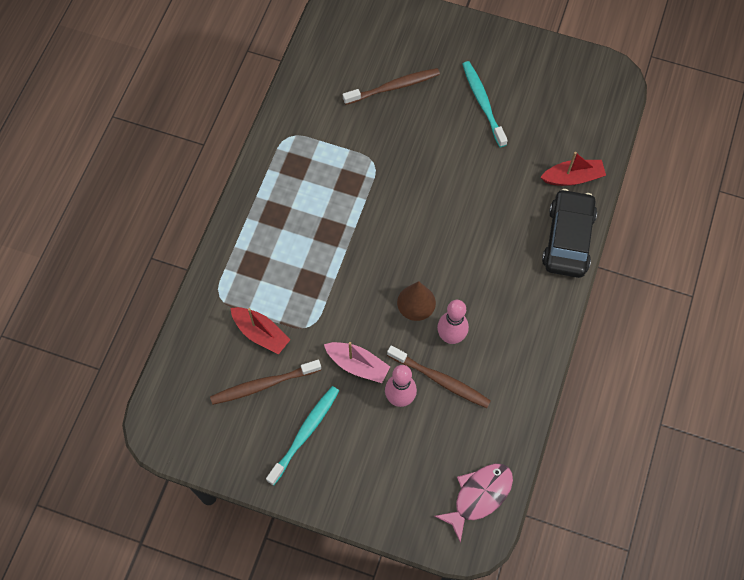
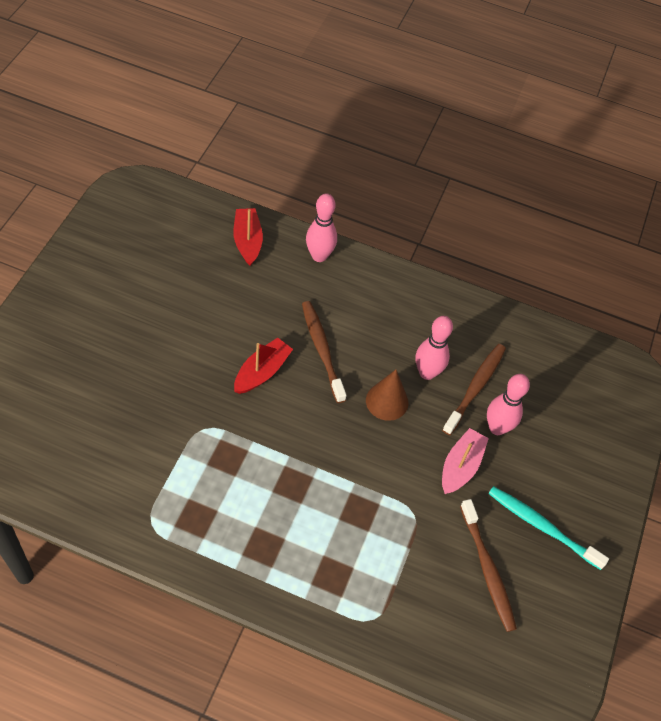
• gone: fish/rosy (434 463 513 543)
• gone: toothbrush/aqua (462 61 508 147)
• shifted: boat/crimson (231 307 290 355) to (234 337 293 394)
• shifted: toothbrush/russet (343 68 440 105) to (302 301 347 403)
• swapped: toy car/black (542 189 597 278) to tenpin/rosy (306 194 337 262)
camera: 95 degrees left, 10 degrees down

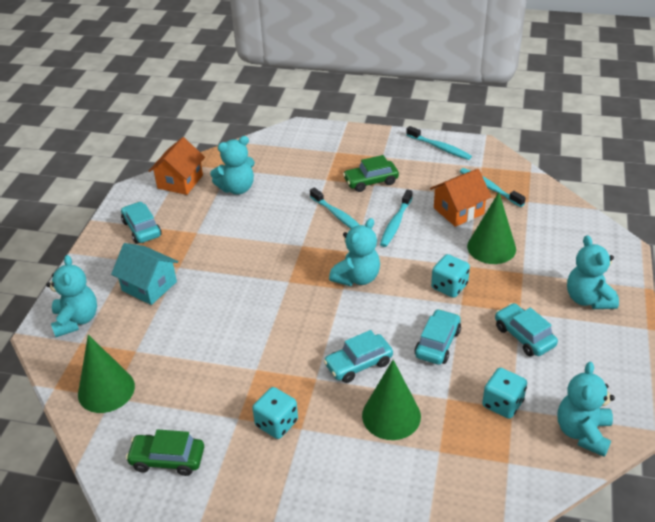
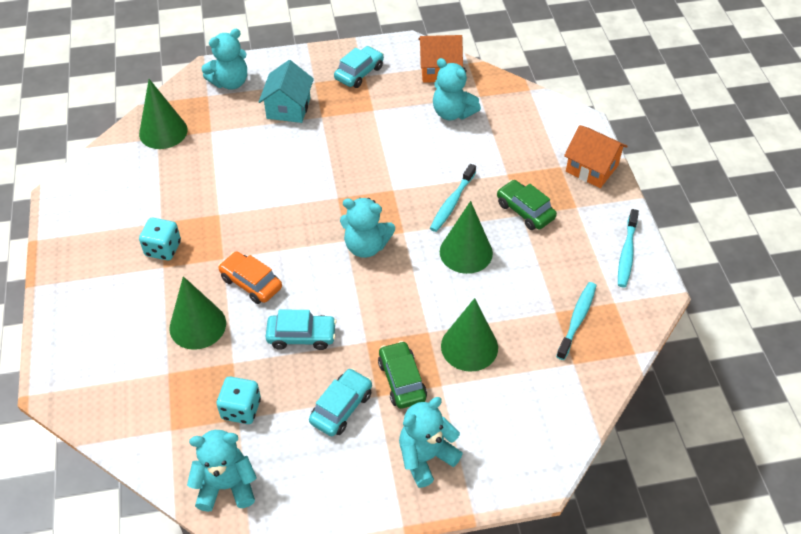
• gone: die/aqua (431 254 470 298)
• shifted: toy car/leaf-green (126 429 204 476) to (378 341 427 409)
• shifted: house/bright orange (430 169 491 227) to (564 125 628 188)
• swapped: toothbrush/aqua (380 189 413 247) to cone shape/leaf-green (440 201 493 274)
• repainted: toy car/aqua (324 330 393 383) to toy car/bright orange (218 252 282 304)
camera: 65 degrees right, 10 degrees up

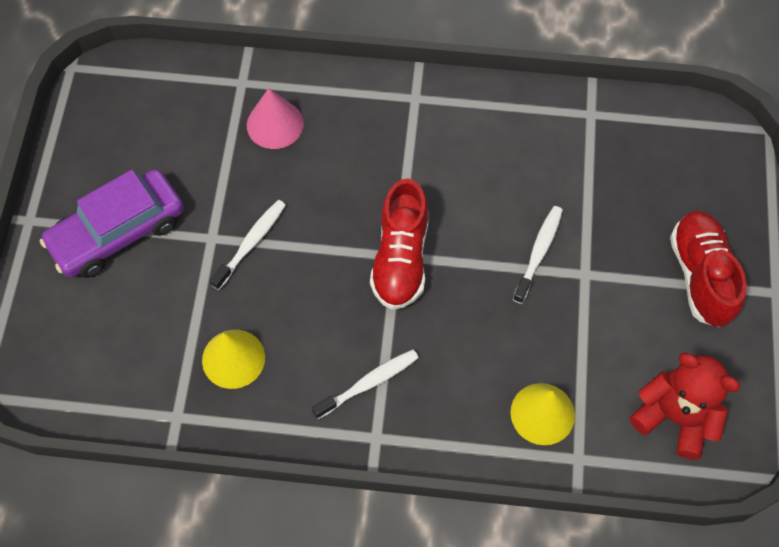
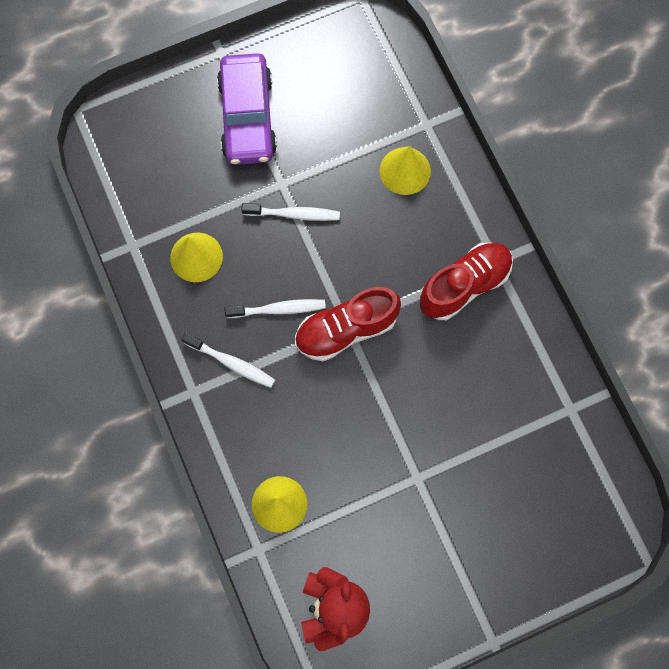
• shifted: toothbrush/pure white (513 206 563 304) to (224 299 326 318)
• shifted: lace-up shoe/crimson (670 211 747 327) to (420 243 513 320)
• repainted: cone shape/rosy (247 88 304 149) to cone shape/golden (380 146 431 195)
• rotated: toy car/purple (40 169 184 278) = (217 53 277 165) 120 degrees counterclockwise
camera: 60 degrees right, 10 degrees up

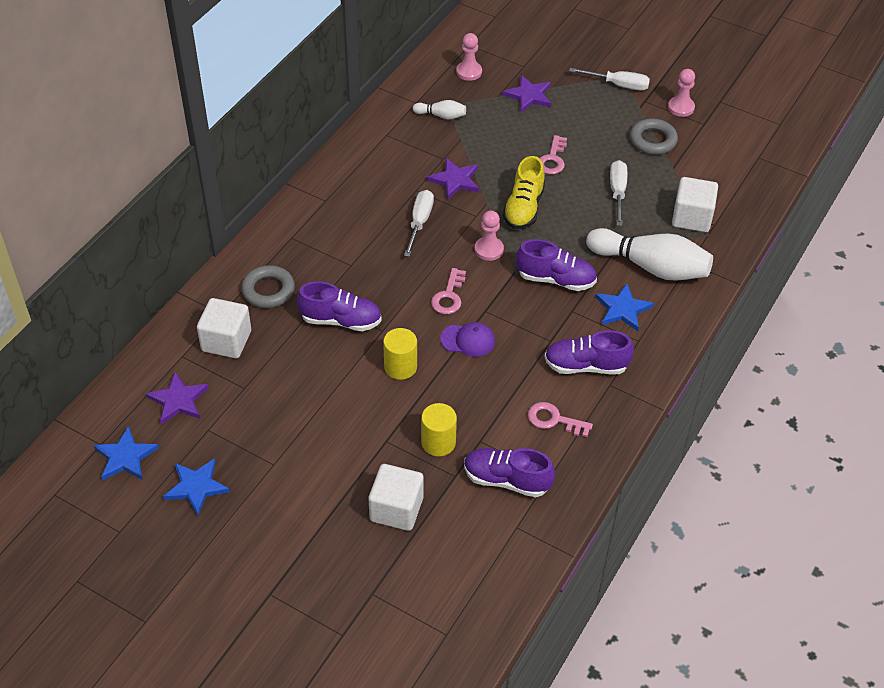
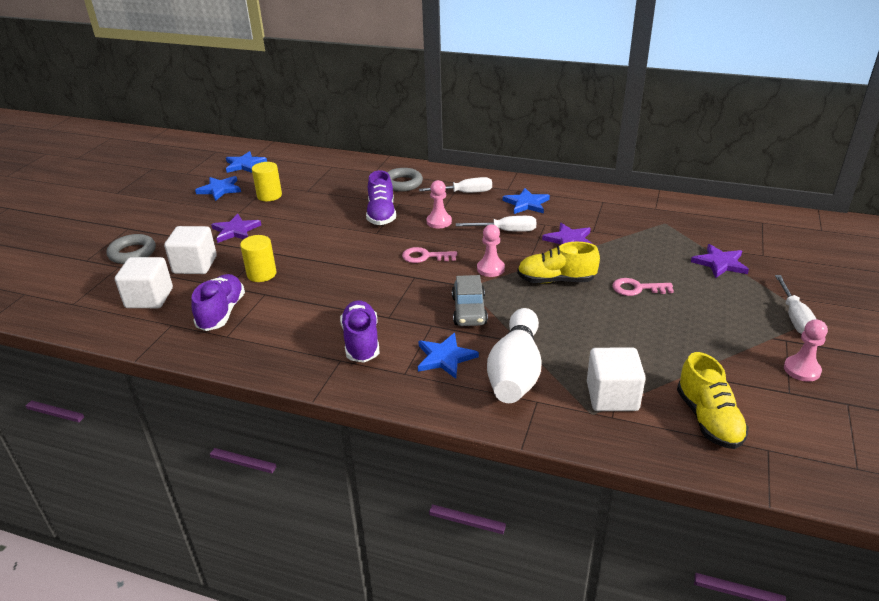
• gone: tenpin/pure white (413 100 466 120)
• gone: baseball cap/purple (440 322 495 357)
• gone: latchkey/rosy (528 402 593 437)
• new: star/royal blue (503 188 550 214)
• new: lace-up shoe/golden (677 352 749 449)
• shifted: star/purple (146 372 209 425) to (211 214 261 243)
• shifted: solid cube/pure white (197 298 251 358) to (115 257 173 308)
• shifted: cylinder/golden (383 328 417 380) to (252 162 282 201)
• shifted: chess pawn/rosy (456 33 482 81) to (427 180 452 228)
• shifted: screwdriver/pure white (610 160 627 226) to (419 177 492 193)
• shifted: hoop/grey (630 119 678 155) to (106 234 156 264)
• swapped: lace-up shoe/purple (516 239 597 291) to toy car/grey (452 275 488 326)
camera: 80 degrees right, 15 degrees down

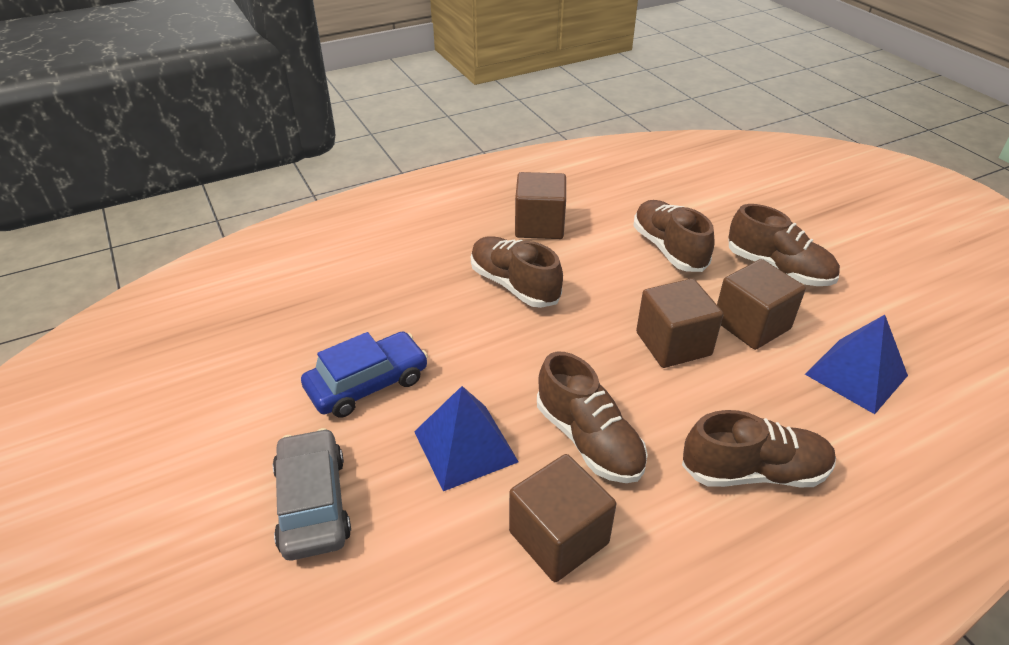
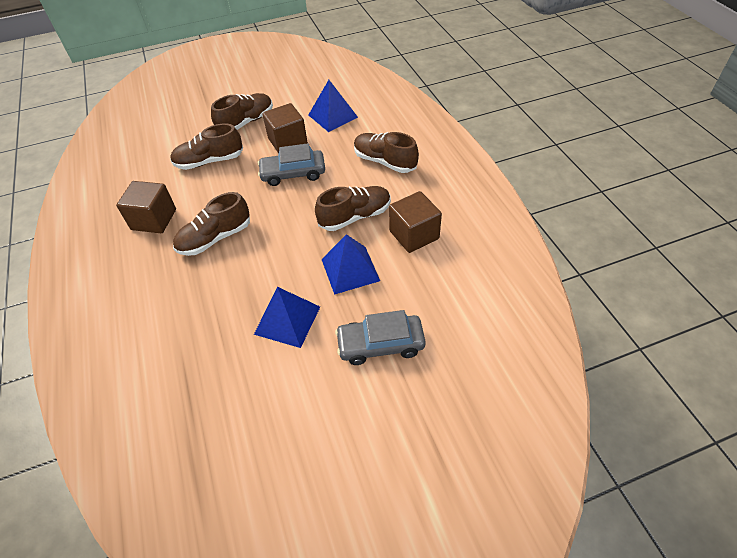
• swapped: toy car/royal blue (301 331 428 418) to pyramid shape/royal blue (254 287 320 348)
• swapped: solid cube/russet (636 278 723 368) to toy car/grey (258 143 325 186)
• rotated: lace-up shoe/russet (682 410 836 487) = (354 132 419 173) 60 degrees counterclockwise
camera: 80 degrees left, 10 degrees up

........

TASK DETAILS
Would you please give the material above again, unchanged but without pictures?

FINISHED EXERCISE
• gone: fish/rosy (434 463 513 543)
• gone: toothbrush/aqua (462 61 508 147)
• shifted: boat/crimson (231 307 290 355) to (234 337 293 394)
• shifted: toothbrush/russet (343 68 440 105) to (302 301 347 403)
• swapped: toy car/black (542 189 597 278) to tenpin/rosy (306 194 337 262)
camera: 95 degrees left, 10 degrees down

• gone: die/aqua (431 254 470 298)
• shifted: toy car/leaf-green (126 429 204 476) to (378 341 427 409)
• shifted: house/bright orange (430 169 491 227) to (564 125 628 188)
• swapped: toothbrush/aqua (380 189 413 247) to cone shape/leaf-green (440 201 493 274)
• repainted: toy car/aqua (324 330 393 383) to toy car/bright orange (218 252 282 304)
camera: 65 degrees right, 10 degrees up

• shifted: toothbrush/pure white (513 206 563 304) to (224 299 326 318)
• shifted: lace-up shoe/crimson (670 211 747 327) to (420 243 513 320)
• repainted: cone shape/rosy (247 88 304 149) to cone shape/golden (380 146 431 195)
• rotated: toy car/purple (40 169 184 278) = (217 53 277 165) 120 degrees counterclockwise
camera: 60 degrees right, 10 degrees up

• gone: tenpin/pure white (413 100 466 120)
• gone: baseball cap/purple (440 322 495 357)
• gone: latchkey/rosy (528 402 593 437)
• new: star/royal blue (503 188 550 214)
• new: lace-up shoe/golden (677 352 749 449)
• shifted: star/purple (146 372 209 425) to (211 214 261 243)
• shifted: solid cube/pure white (197 298 251 358) to (115 257 173 308)
• shifted: cylinder/golden (383 328 417 380) to (252 162 282 201)
• shifted: chess pawn/rosy (456 33 482 81) to (427 180 452 228)
• shifted: screwdriver/pure white (610 160 627 226) to (419 177 492 193)
• shifted: hoop/grey (630 119 678 155) to (106 234 156 264)
• swapped: lace-up shoe/purple (516 239 597 291) to toy car/grey (452 275 488 326)
camera: 80 degrees right, 15 degrees down

• swapped: toy car/royal blue (301 331 428 418) to pyramid shape/royal blue (254 287 320 348)
• swapped: solid cube/russet (636 278 723 368) to toy car/grey (258 143 325 186)
• rotated: lace-up shoe/russet (682 410 836 487) = (354 132 419 173) 60 degrees counterclockwise
camera: 80 degrees left, 10 degrees up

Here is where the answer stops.